WHAT YOU NEED TO DO
Would you please retype, exactly, the lines of the listing below between the line with "removed: yellow_fugifelun [749 358]" and the line with "added: blue_sanefol [502", inclusive?

····················

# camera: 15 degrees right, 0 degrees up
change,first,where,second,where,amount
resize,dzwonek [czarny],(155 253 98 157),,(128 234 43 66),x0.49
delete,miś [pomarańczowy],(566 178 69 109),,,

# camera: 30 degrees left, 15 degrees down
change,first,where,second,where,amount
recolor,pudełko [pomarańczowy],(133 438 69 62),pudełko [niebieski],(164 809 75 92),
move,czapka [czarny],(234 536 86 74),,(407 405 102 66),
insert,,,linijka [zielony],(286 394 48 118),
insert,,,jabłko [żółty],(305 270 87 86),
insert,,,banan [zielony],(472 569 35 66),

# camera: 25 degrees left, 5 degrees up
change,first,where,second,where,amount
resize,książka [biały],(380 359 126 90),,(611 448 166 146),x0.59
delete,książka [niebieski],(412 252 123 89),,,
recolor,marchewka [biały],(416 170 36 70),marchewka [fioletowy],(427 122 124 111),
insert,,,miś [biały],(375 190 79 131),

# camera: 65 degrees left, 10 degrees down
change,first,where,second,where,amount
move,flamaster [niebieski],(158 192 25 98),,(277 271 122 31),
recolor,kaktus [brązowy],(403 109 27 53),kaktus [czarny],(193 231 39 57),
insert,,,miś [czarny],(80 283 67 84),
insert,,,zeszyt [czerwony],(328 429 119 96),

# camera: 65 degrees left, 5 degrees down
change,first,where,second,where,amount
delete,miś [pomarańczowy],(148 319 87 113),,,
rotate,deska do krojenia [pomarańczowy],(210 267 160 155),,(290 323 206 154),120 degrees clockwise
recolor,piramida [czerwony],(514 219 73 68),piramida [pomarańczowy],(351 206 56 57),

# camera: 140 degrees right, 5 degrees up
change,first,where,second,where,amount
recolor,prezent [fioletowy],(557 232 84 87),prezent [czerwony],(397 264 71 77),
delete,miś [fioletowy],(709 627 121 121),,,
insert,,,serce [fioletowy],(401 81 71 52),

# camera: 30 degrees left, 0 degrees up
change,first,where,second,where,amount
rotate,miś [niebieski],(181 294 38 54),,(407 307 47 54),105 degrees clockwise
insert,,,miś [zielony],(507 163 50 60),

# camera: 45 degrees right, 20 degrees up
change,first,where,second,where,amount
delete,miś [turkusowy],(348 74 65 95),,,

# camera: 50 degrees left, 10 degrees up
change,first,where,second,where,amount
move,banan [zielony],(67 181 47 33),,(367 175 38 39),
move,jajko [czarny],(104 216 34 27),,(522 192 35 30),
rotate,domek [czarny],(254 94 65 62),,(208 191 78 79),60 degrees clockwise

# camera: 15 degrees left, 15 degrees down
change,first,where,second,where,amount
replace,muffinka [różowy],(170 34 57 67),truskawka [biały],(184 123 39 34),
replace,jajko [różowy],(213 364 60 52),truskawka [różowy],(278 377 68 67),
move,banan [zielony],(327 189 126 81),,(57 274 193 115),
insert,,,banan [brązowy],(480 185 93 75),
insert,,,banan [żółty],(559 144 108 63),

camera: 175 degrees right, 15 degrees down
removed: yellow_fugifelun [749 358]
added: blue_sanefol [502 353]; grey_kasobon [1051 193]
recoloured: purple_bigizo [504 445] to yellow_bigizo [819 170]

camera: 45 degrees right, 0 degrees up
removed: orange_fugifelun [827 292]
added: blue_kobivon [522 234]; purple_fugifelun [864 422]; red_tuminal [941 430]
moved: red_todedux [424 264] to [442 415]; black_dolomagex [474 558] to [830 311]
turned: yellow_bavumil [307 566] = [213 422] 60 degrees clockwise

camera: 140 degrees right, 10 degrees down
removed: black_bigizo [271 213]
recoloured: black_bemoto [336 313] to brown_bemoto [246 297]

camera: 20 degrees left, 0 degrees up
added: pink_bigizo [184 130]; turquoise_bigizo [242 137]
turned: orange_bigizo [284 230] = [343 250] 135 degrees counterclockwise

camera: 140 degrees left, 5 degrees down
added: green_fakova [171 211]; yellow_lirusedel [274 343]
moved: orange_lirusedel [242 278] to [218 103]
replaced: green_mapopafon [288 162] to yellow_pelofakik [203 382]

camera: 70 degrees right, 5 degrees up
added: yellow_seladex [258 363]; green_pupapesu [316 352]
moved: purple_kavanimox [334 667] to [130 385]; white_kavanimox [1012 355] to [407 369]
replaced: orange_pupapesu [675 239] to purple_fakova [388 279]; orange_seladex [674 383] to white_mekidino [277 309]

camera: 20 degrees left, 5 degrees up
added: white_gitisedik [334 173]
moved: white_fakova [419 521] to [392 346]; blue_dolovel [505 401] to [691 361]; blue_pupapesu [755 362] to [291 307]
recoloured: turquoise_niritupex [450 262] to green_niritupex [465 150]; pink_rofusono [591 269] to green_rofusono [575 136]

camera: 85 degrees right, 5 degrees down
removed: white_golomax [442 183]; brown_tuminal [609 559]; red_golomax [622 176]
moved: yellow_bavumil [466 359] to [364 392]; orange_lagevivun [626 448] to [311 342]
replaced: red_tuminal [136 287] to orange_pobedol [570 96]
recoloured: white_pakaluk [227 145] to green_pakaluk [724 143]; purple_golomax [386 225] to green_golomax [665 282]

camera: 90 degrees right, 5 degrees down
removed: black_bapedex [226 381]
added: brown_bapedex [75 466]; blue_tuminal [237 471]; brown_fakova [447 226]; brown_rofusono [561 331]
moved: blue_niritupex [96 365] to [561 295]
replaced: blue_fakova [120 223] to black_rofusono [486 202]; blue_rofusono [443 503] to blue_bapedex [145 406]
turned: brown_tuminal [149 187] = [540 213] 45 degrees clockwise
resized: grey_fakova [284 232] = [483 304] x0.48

····················

OUTPUT FOR THIS EXERCISE
removed: yellow_fugifelun [749 358]
added: blue_sanefol [502 353]; grey_kasobon [1051 193]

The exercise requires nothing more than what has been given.